## REQUIREMENTS:
Count the lines in the material below that contain the string "kern", and give only the number.

(Stored records)
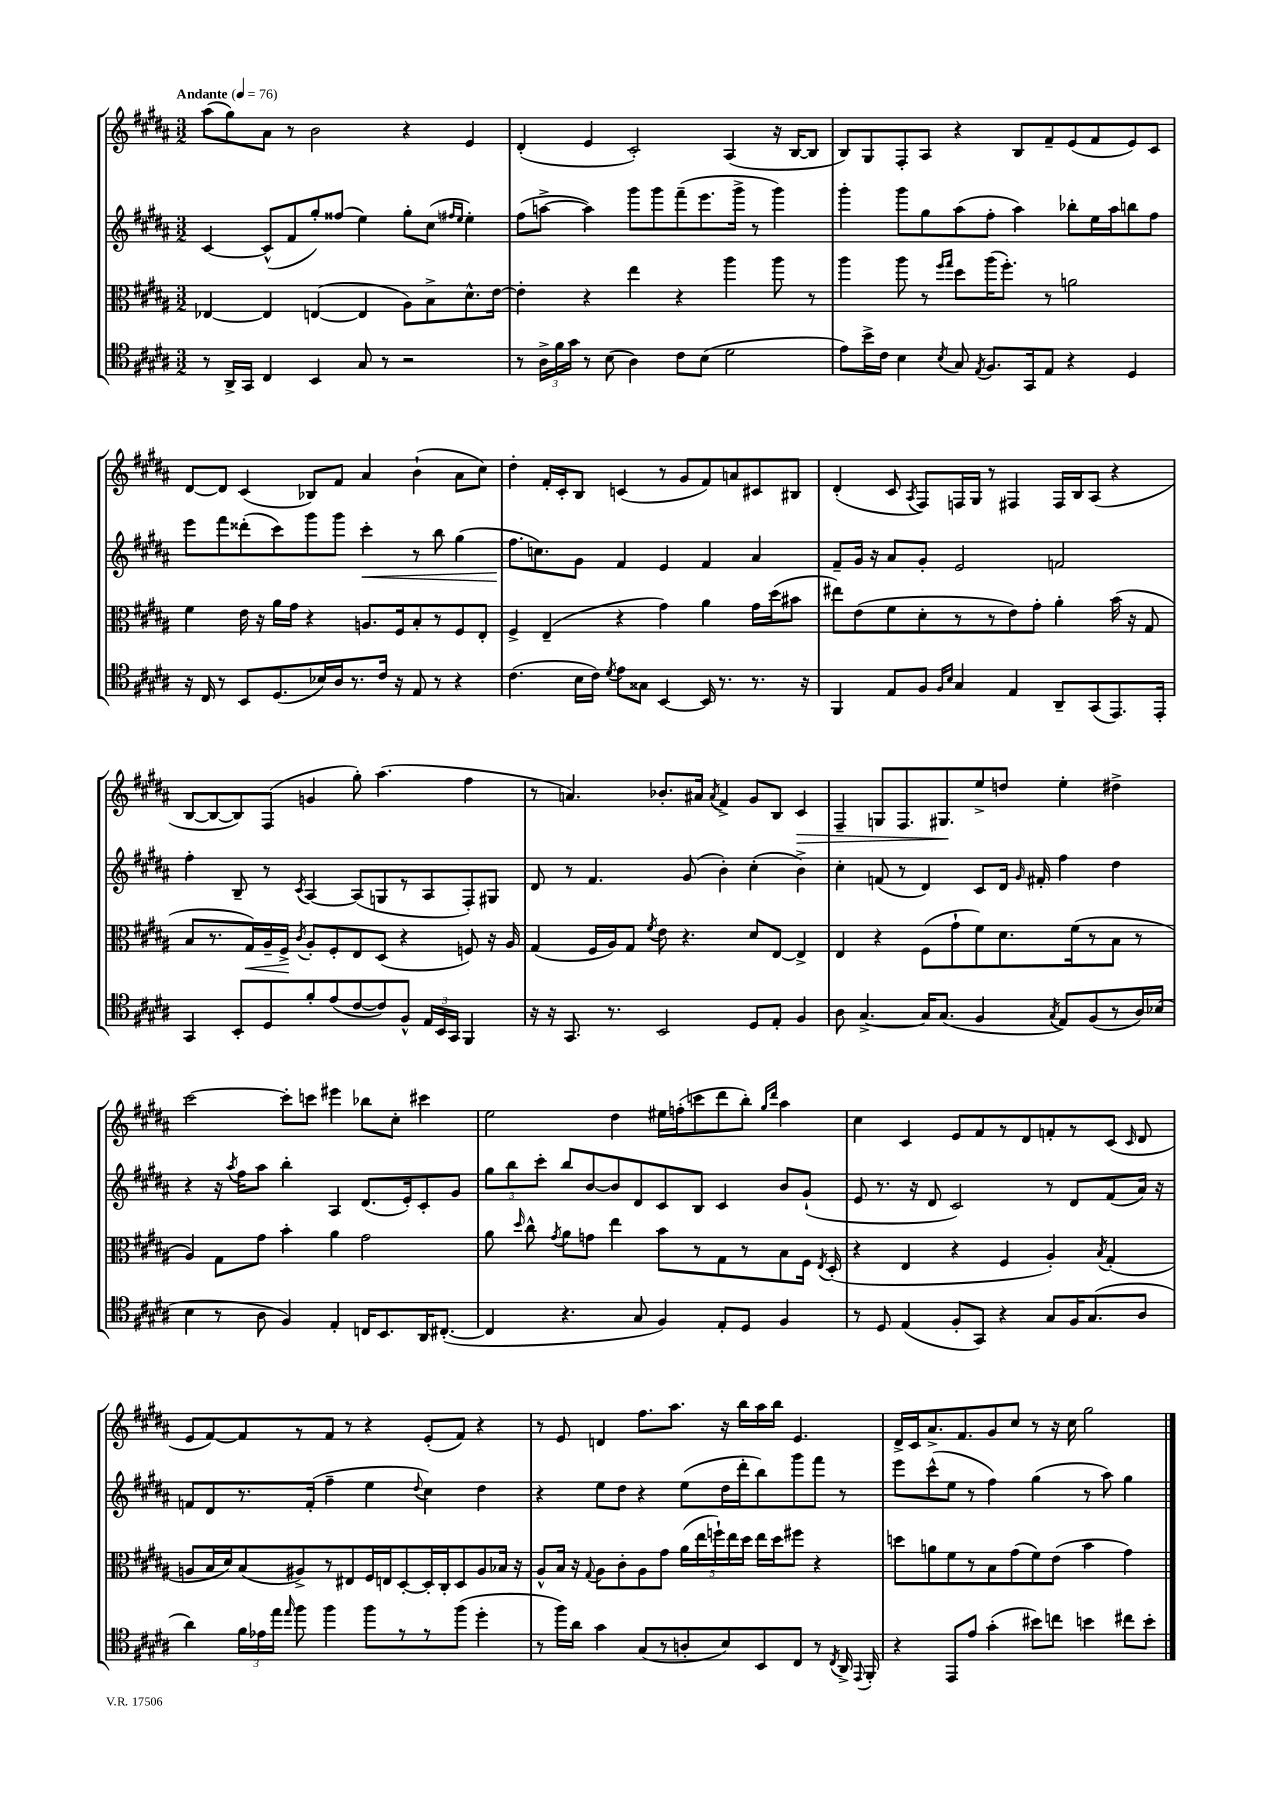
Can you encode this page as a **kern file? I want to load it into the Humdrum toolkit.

**kern	**kern	**dynam	**kern	**dynam	**kern	**dynam
*part4	*part3	*part3	*part2	*part2	*part1	*part1
*staff4	*staff3	*staff3	*staff2	*staff2	*staff1	*staff1
*clefC4	*clefC3	*	*clefG2	*	*clefG2	*
*k[f#c#g#d#a#]	*k[f#c#g#d#a#]	*	*k[f#c#g#d#a#]	*	*k[f#c#g#d#a#]	*
*M3/2	*M3/2	*	*M3/2	*	*M3/2	*
*MM76	*MM76	*	*MM76	*	*MM76	*
=1	=1	=1	=1	=1	=1	=1
!	!	!	!	!	!LO:TX:a:B:t=Andante	!
8r	[4E-X/	.	[4c#/	.	(8aa#\L	.
16AA#^/LL	.	.	.	.	8gg#\)	.
16GG#/JJ	.	.	.	.	.	.
4C#/	4E-/]	.	(8c#^^/L]	.	8a#\J	.
.	.	.	8f#/	.	8r	.
4BB/	([4En/	.	8gg#'/)	.	2b\	.
.	.	.	(8ff##X/J	.	.	.
8G#/	4E/]	.	4ee\)	.	.	.
8r	.	.	.	.	.	.
2r	8A#\L)	.	8gg#'\L	.	4r	.
.	8B^\	.	(8cc#\J	.	.	.
.	.	.	16qqff#X/LL	.	.	.
.	.	.	16qqee/JJ	.	.	.
.	8.d#^^\	.	4ee'\)	.	4e/	.
.	[16e\Jk	.	.	.	.	.
=2	=2	=2	=2	=2	=2	=2
8r	4e'\]	.	(8ff#\L	.	(4d#'/	.
24A#^\LL	.	.	[8aan^\J	.	.	.
24f#\	.	.	.	.	.	.
24g#\JJ	.	.	.	.	.	.
8r	4r	.	4aa\])	.	4e/	.
(8B\	.	.	.	.	.	.
4A#\)	4ee\	.	8ggg#\L	.	2c#'/)	.
.	.	.	8ggg#\	.	.	.
8c#\L	4r	.	(8fff#~\	.	.	.
(8B\J	.	.	8.eee\	.	.	.
2d#\	4aa#\	.	.	.	(4A#/	.
.	.	.	16ggg#^\Jk	.	.	.
.	.	.	8r	.	.	.
.	8aa#\	.	4ggg#\)	.	16r	.
.	.	.	.	.	[16B/KL	.
.	8r	.	.	.	8B/J]	.
=3	=3	=3	=3	=3	=3	=3
8e\L)	4aa#\	.	4ggg#'\	.	8B/L)	.
16b^\L	.	.	.	.	8G#/	.
16c#\JJ	.	.	.	.	.	.
4B\	8aa#\	.	8ggg#\L	.	8F#'/	.
.	8r	.	8gg#\	.	8A#/J	.
.	16qqff#/LL	.	.	.	.	.
8qB/	16qqgg#/JJ	.	.	.	.	.
8G#/	8dd#\L	.	(8aa#\	.	4r	.
8qE/	.	.	.	.	.	.
8.F#/L	(16aa#\K	.	8ff#'\J	.	.	.
.	8.ff#'\J)	.	.	.	.	.
.	.	.	4aa#\)	.	8B/L	.
16GG#/k	.	.	.	.	.	.
8E/J	8r	.	.	.	8f#~/	.
4r	2an\	.	8bb-X'\L	.	(8e/	.
.	.	.	16ee\L	.	8f#/	.
.	.	.	16aa#\J	.	.	.
4D#/	.	.	8bbn\	.	8e/)	.
.	.	.	8ff#\J	.	8c#/J	.
!!LO:LB:g=z
=4	=4	=4	=4	=4	=4	=4
16r	4f#\	.	8eee\L	.	[8d#/L	.
16C#/	.	.	.	.	.	.
8r	.	.	8fff#\	.	8d#/J]	.
8BB/L	16e\	.	(8ddd##X'\	.	(4c#/	.
.	16r	.	.	.	.	.
(8.D#/	16a#\LL	.	8ccc#\)	.	.	.
.	16g#\JJ	.	.	.	.	.
.	4r	.	8ggg#\	.	8B-X/L)	.
16B-X/L)	.	.	.	.	.	.
16A#/J	.	.	8ggg#\J	.	8f#/J	.
8.r	.	.	.	.	.	.
!	!	!	!	!LO:HP:b	!	!
.	8.An/L	.	4ccc#'\	<	4a#/	.
16c#/Jk	.	.	.	.	.	.
16r	16F#/k	.	.	.	.	.
8E/	8B'/	.	8r	.	(4b`\	.
8r	8r	.	8bb\	.	.	.
4r	8F#/	.	(4gg#\	.	8a#\L	.
.	8E'/J	.	.	.	8cc#\J)	.
=5	=5	=5	=5	=5	=5	=5
(4.c#\	4F#^/	.	8.ff#\L	.	4dd#'\	.
.	.	.	8.ccn\)	[	.	.
.	(4E~/	.	.	.	16f#'/LL	.
.	.	.	.	.	16c#'/J	.
16B\LL	.	.	8g#\J	.	8B/J	.
16c#\JJ)	.	.	.	.	.	.
8qd#/	.	.	.	.	.	.
8e\L	4r	.	4f#/	.	(4cn/	.
8G##X\J	.	.	.	.	.	.
[4BB/	4g#\)	.	4e/	.	8r	.
.	.	.	.	.	8g#/L	.
16BB/]	4a#\	.	4f#/	.	8f#/)	.
8.r	.	.	.	.	.	.
.	.	.	.	.	8an/	.
8.r	16g#\LL	.	4a#/	.	8c#X/	.
.	(16dd#\J	.	.	.	.	.
.	8b#X\J	.	.	.	8B#X/J	.
16r	.	.	.	.	.	.
=6	=6	=6	=6	=6	=6	=6
4FF#/	8ee#X\L)	.	8f#~/L	.	(4d#'/	.
.	(8e\	.	16g#/Jk	.	.	.
.	.	.	16r	.	.	.
8E/L	8f#\	.	8a#/L	.	8c#/	.
.	.	.	.	.	8qA#/	.
8F#/J	8d#'\	.	8g#'/J	.	8F#/L)	.
16qqF#/LL	.	.	.	.	.	.
16qqB/JJ	.	.	.	.	.	.
4G#/	8r	.	2e/	.	16Fn/L	.
.	.	.	.	.	16G#/JJ	.
.	8r	.	.	.	8r	.
4E/	8e\)	.	.	.	4F#X/	.
.	8g#'\J	.	.	.	.	.
8AA#~/L	4a#'\	.	2fn/	.	16F#/LL	.
.	.	.	.	.	16B/J	.
(8GG#/	.	.	.	.	(8A#/J	.
8.EE/)	(16b\	.	.	.	4r	.
.	16r	.	.	.	.	.
.	8G#/	.	.	.	.	.
16EE'/Jk	.	.	.	.	.	.
!!LO:LB:g=z
=7	=7	=7	=7	=7	=7	=7
4GG#/	8B/L	.	4ff#'\	.	[8B/L	.
.	8.r	.	.	.	8B/_	.
8BB'/L	.	.	8B~/	.	8B/])	.
!	!	!LO:HP:b	!	!	!	!
.	16G#/L)	<	.	.	.	.
8D#/	16A#~/	.	8r	.	(8F#/J	.
.	16F#^/JJ	.	.	.	.	.
.	8qc#/	.	8qc#/	.	.	.
8f#'/	8A#'/L	[	[4A#/	.	4gn/	.
(8e/	8F#'/	.	.	.	.	.
[8c#/	8E/	.	(8A#/L]	.	8gg#'\)	.
8c#/])	(8D#/J	.	8Gn/	.	(4.aa#\	.
8F#^^/J	4r	.	8r	.	.	.
24E/LL	.	.	8A#/	.	.	.
24BB/	.	.	.	.	.	.
24GG#/JJ	.	.	.	.	.	.
4FF#/	8Fn/)	.	8F#'/)	.	4ff#\	.
.	16r	.	8G#X/J	.	.	.
.	16A#/	.	.	.	.	.
=8	=8	=8	=8	=8	=8	=8
16r	(4G#/	.	8d#/	.	8r	.
16r	.	.	.	.	.	.
8.GG#/	.	.	8r	.	4.an/)	.
.	16F#/LL	.	4.f#/	.	.	.
8.r	16A#/J)	.	.	.	.	.
.	8G#/J	.	.	.	.	.
.	8qf#/	.	.	.	.	.
2BB/	8e\	.	.	.	8.b-X'/L	.
.	4.r	.	(8g#/	.	.	.
.	.	.	.	.	16a#X/Jk	.
.	.	.	.	.	8qa#/	.
.	.	.	4b'\)	.	4f#^/	.
8D#/L	8d#/L	.	(4cc#'\	.	8g#/L	.
8E'/J	[8E/J	.	.	.	8B/J	.
!	!	!	!	!	!	!LO:HP:b
4F#/	4E^/]	.	4b^\)	.	4c#/	>
=9	=9	=9	=9	=9	=9	=9
8A#\	4E/	.	4cc#'\	.	4F#~/	.
[4.G#^/	.	.	.	.	.	.
.	4r	.	(8fn/	.	8Gn/L	.
.	.	.	8r	.	8.F#/	.
16G#/KL]	(8F#\L	.	4d#/)	.	.	.
(8.G#/J	.	.	.	.	8.G#X/	.
.	8g#`\	.	.	.	.	.
4F#/	8f#\)	.	8c#/L	.	8ee^/	]
.	8.d#\	.	16d#/Jk	.	8ddn/J	.
.	.	.	16qqg#/	.	.	.
.	.	.	16f#X'/	.	.	.
8qG#/	.	.	.	.	.	.
8E/L)	.	.	4ff#\	.	4ee'\	.
.	(16f#\k	.	.	.	.	.
(8F#/	8r	.	.	.	.	.
8r	8B\J	.	4dd#\	.	4dd#X^\	.
16A#/L)	8r	.	.	.	.	.
(16B-X/JJ	.	.	.	.	.	.
!!LO:LB:g=z
=10	=10	=10	=10	=10	=10	=10
4B\	4A#/)	.	4r	.	[2ccc#\	.
8r	8G#\L	.	16r	.	.	.
.	.	.	8qaa#/	.	.	.
.	.	.	16ff#\KL	.	.	.
8A#\	8g#\J	.	8aa#\J	.	.	.
4F#/)	4b'\	.	4bb'\	.	8ccc#'\L]	.
.	.	.	.	.	8cccn\J	.
4E'/	4a#\	.	4A#/	.	4eee#X\	.
16Cn/KL	2g#\	.	(8.d#/L	.	8bb-X\L	.
8.BB/	.	.	.	.	.	.
.	.	.	.	.	8cc#'\J	.
.	.	.	16e'/k)	.	.	.
16AA#/K	.	.	8c#'/	.	4ccc#X\	.
([8.C#X'/J	.	.	.	.	.	.
.	.	.	8g#/J	.	.	.
=11	=11	=11	=11	=11	=11	=11
4C#/]	8a#\	.	12gg#\L	.	2ee\	.
.	.	.	12bb\	.	.	.
.	16qqdd#/	.	.	.	.	.
.	8cc#^^\	.	.	.	.	.
.	.	.	12ccc#'\J	.	.	.
.	8qg#/	.	.	.	.	.
4.r	8a#\L	.	8bb/L	.	.	.
.	8gn\J	.	[8b/	.	.	.
.	4ee\	.	8b/]	.	4dd#\	.
8G#/	.	.	8d#/	.	.	.
4F#/)	8b\L	.	8c#/	.	16ee#X\LL	.
.	.	.	.	.	(16ffn'\J	.
.	8r	.	8B/J	.	8cccn\	.
8E'/L	8G#\	.	4c#/	.	8ddd#\	.
8D#/J	8r	.	.	.	8bb'\J)	.
.	.	.	.	.	16qqgg#/LL	.
.	.	.	.	.	16qqddd#/JJ	.
4F#/	8B\	.	8b/L	.	4aa#\	.
.	16F#\Jk	.	(8g#`/J	.	.	.
.	8qE/	.	.	.	.	.
.	(16D#'/	.	.	.	.	.
=12	=12	=12	=12	=12	=12	=12
8r	4r	.	8e/	.	4cc#\	.
8D#/	.	.	8.r	.	.	.
(4E/	4E/	.	.	.	4c#/	.
.	.	.	16r	.	.	.
.	.	.	8d#/	.	.	.
8F#'/L	4r	.	2c#/)	.	8e/L	.
8GG#/J)	.	.	.	.	8f#/	.
4r	4F#/	.	.	.	8r	.
.	.	.	.	.	8d#/	.
8G#/L	4A#'/)	.	8r	.	8fn'/	.
16F#/K	.	.	8d#/L	.	8r	.
(8.G#/	.	.	.	.	.	.
.	8qB/	.	.	.	.	.
.	(4G#'/	.	(8f#/	.	(8c#/J	.
.	.	.	.	.	16qqc#/	.
8A#/J	.	.	16a#/Jk)	.	8d#/	.
.	.	.	16r	.	.	.
!!LO:LB:g=z
=13	=13	=13	=13	=13	=13	=13
4a#\)	8An/L	.	8fn/L	.	8e/L	.
.	16B/L	.	8d#/	.	[8f#/)	.
.	16d#/J)	.	.	.	.	.
24f#\LL	(8B/	.	8.r	.	8f#/]	.
24e-X\	.	.	.	.	.	.
24ee\JJ	.	.	.	.	.	.
16qqee/	.	.	.	.	.	.
8ff#\	8A#X^/)	.	.	.	8r	.
.	.	.	(16f'/Jk	.	.	.
4ff#\	8r	.	4ff#~\	.	8f#/J	.
.	8E#X/	.	.	.	8r	.
8ff#\L	16F#/L	.	4ee\	.	4r	.
.	16En/J	.	.	.	.	.
8r	[8D#'/	.	.	.	.	.
.	.	.	8qqdd#/	.	.	.
8r	16D#'/L]	.	4cc#\)	.	(8e'/L	.
.	16C#'/J	.	.	.	.	.
(8ff#\J	8D#/	.	.	.	8f#/J)	.
4dd#'\	8A#/	.	4dd#\	.	4r	.
.	16B-X/Jk	.	.	.	.	.
.	16r	.	.	.	.	.
=14	=14	=14	=14	=14	=14	=14
8r	8A#^^/L	.	4r	.	8r	.
16ff#\LL)	16B/Jk	.	.	.	8e/	.
16a#\JJ	16r	.	.	.	.	.
.	8qqG#/	.	.	.	.	.
4g#\	8A#\L	.	8ee\L	.	4dn/	.
.	8c#'\	.	8dd#\J	.	.	.
(8G#/L	8A#\	.	4r	.	8.ff#\L	.
8r	8g#\J	.	.	.	.	.
.	.	.	.	.	8.aa#\J	.
8An'/	(20a#\LL	.	(8ee\L	.	.	.
.	20ee\	.	.	.	.	.
.	20ffn`\)	.	.	.	.	.
8B/)	.	.	16dd#\L	.	16r	.
.	20ee\	.	.	.	.	.
.	.	.	16ddd#'\J	.	16bb\LL	.
.	20dd#\JJ	.	.	.	.	.
8BB/	16ee\LL	.	8bb\)	.	16aa#\	.
.	16dd#\J	.	.	.	16bb\JJ	.
8C#/J	8ff#X\J	.	8ggg#\	.	4.e/	.
8r	4r	.	8fff#\J	.	.	.
8qC#/	.	.	.	.	.	.
16AA#^/	.	.	8r	.	.	.
8qqEE/	.	.	.	.	.	.
16FF#'/	.	.	.	.	.	.
=15	=15	=15	=15	=15	=15	=15
4r	8ddn\L	.	8eee\L	.	16d#^/LL	.
.	.	.	.	.	16c#/J	.
.	8an\	.	(8ccc#^^\	.	8.a#^/	.
8EE/L	8f#\	.	8ee\J	.	.	.
.	.	.	.	.	8.f#/	.
8e/J	8r	.	8r	.	.	.
(4g#'\	8B\	.	4ff#\)	.	8g#/	.
.	(8g#\	.	.	.	8cc#/J	.
8b#X\L)	8f#\)	.	(4gg#\	.	8r	.
8ccn\J	(8e\J	.	.	.	16r	.
.	.	.	.	.	16cc#\	.
4bn\	4b\	.	8r	.	2gg#\	.
.	.	.	8aa#\)	.	.	.
8cc#X\L	4g#\)	.	4gg#\	.	.	.
8b'\J	.	.	.	.	.	.
==	==	==	==	==	==	==
*-	*-	*-	*-	*-	*-	*-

## WRITTEN ANSWER:
2